● **REQUEST**
Keep the pictures out while you transcribe the listing below exactly.

- - - - -

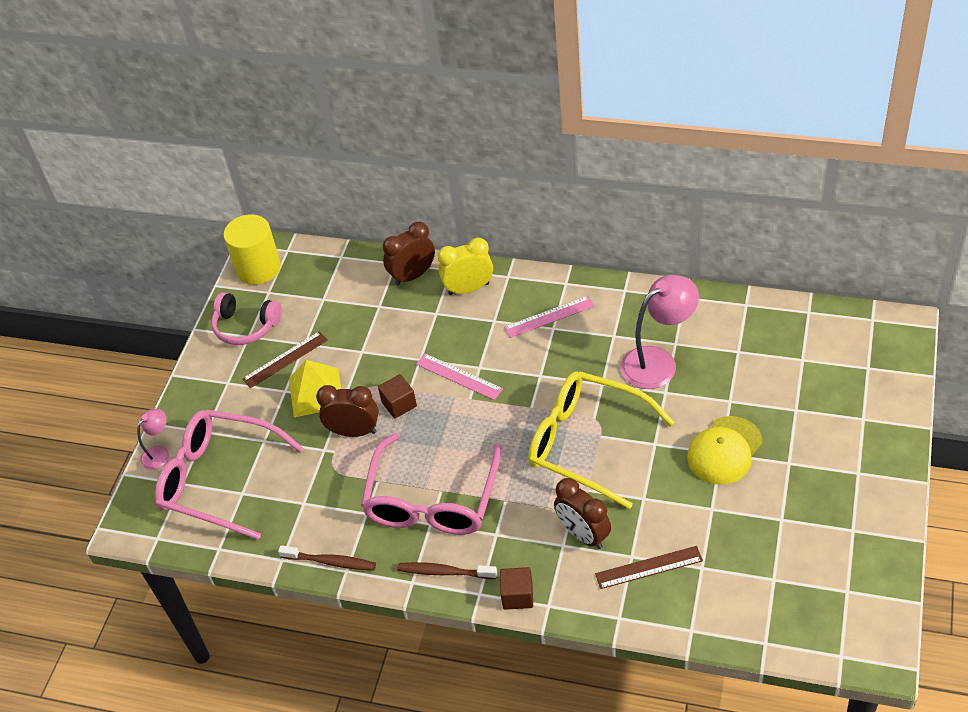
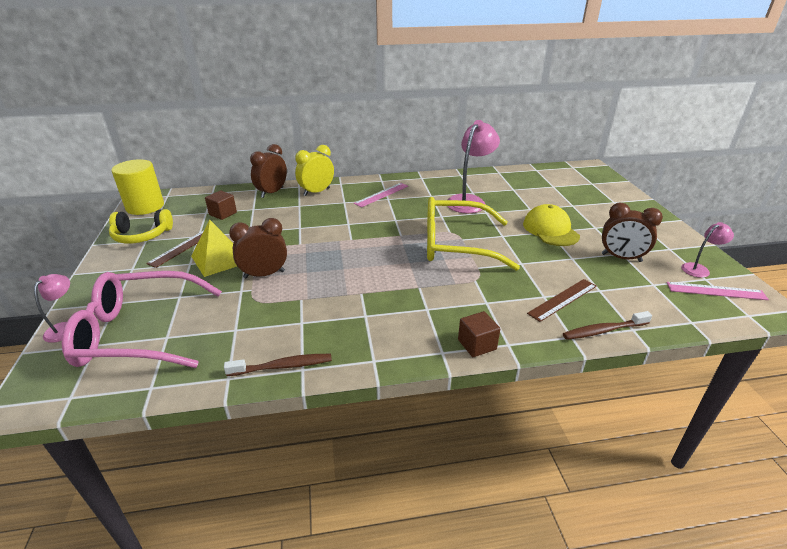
camera: 30 degrees left, 15 degrees down
(246, 326) = (142, 235): pink headphones -> yellow headphones
(399, 404) = (296, 252): brown cube -> brown cube (223, 213)
(432, 500) = (357, 300): pink glasses -> none
(445, 572) = (400, 345): brown toothbrush -> brown toothbrush (604, 330)
(459, 376) = (335, 230): pink ruler -> pink ruler (716, 291)
(583, 534) = (496, 292): brown clock -> brown clock (621, 258)
(724, 450) = (550, 230): yellow cap -> yellow cap turned 150 degrees clockwise
(855, 574) = (699, 269): none -> pink lamp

- - - - -

● **RESULT FOR THIS TASK**
camera: 30 degrees left, 15 degrees down
(246, 326) = (142, 235): pink headphones -> yellow headphones
(399, 404) = (296, 252): brown cube -> brown cube (223, 213)
(432, 500) = (357, 300): pink glasses -> none
(445, 572) = (400, 345): brown toothbrush -> brown toothbrush (604, 330)
(459, 376) = (335, 230): pink ruler -> pink ruler (716, 291)
(583, 534) = (496, 292): brown clock -> brown clock (621, 258)
(724, 450) = (550, 230): yellow cap -> yellow cap turned 150 degrees clockwise
(855, 574) = (699, 269): none -> pink lamp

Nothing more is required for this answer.